▶ _Task to carry out_
Copy the records below with every "Choices" replaced by "Options" and nothing else changed. Omit the pictures from your copy.

━━━━━━━━━━━━━━━━━━━━━━━━━━━━━━

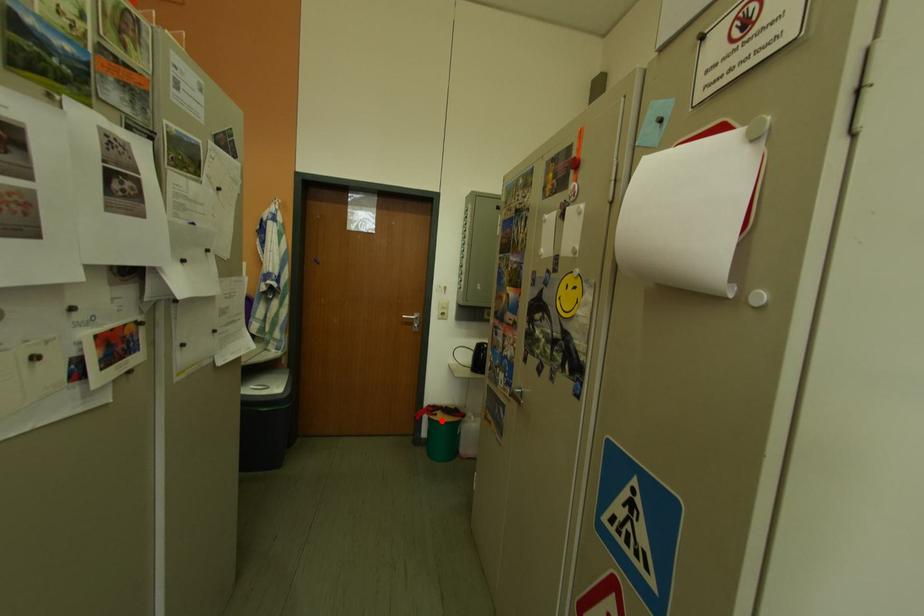
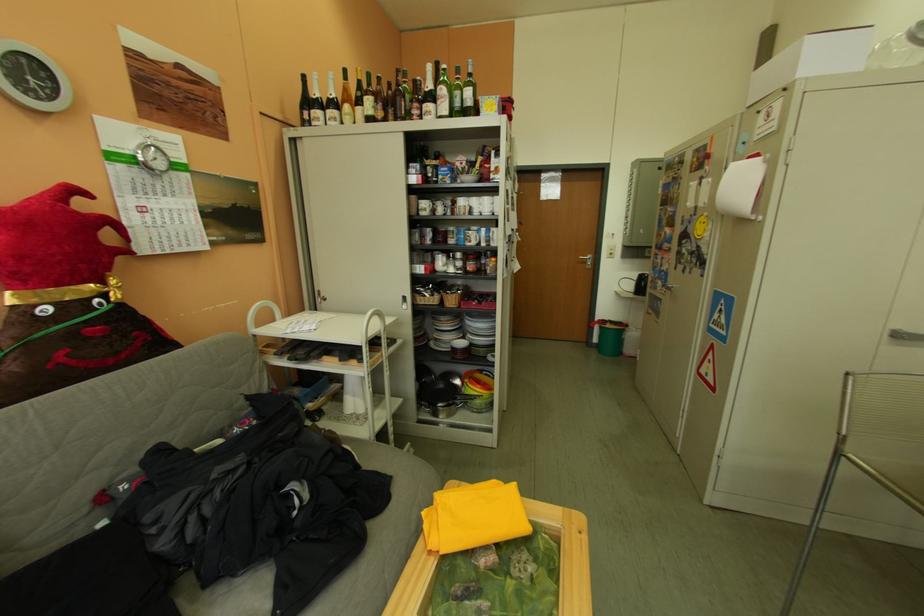
Question: I am providing you with two images of the same scene from different viewpoints. A red point is shown in image1. For the corresponding object point in image2, is it positioned nearer or farther from the camera?

Choices:
 (A) Nearer
 (B) Farther

Answer: (A)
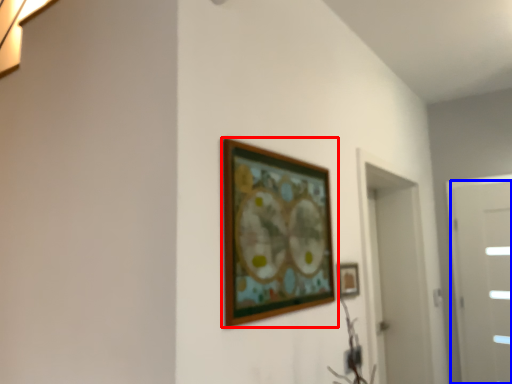
Question: Which point is further to the camera, picture frame (highlighted by a red box) or door (highlighted by a blue box)?

Choices:
 (A) picture frame
 (B) door

Answer: (B)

━━━━━━━━━━━━━━━━━━━━━━━━━━━━━━

▶ _Output of the exercise_
Question: I am providing you with two images of the same scene from different viewpoints. A red point is shown in image1. For the corresponding object point in image2, is it positioned nearer or farther from the camera?

Options:
 (A) Nearer
 (B) Farther

Answer: (A)
Question: Which point is further to the camera, picture frame (highlighted by a red box) or door (highlighted by a blue box)?

Options:
 (A) picture frame
 (B) door

Answer: (B)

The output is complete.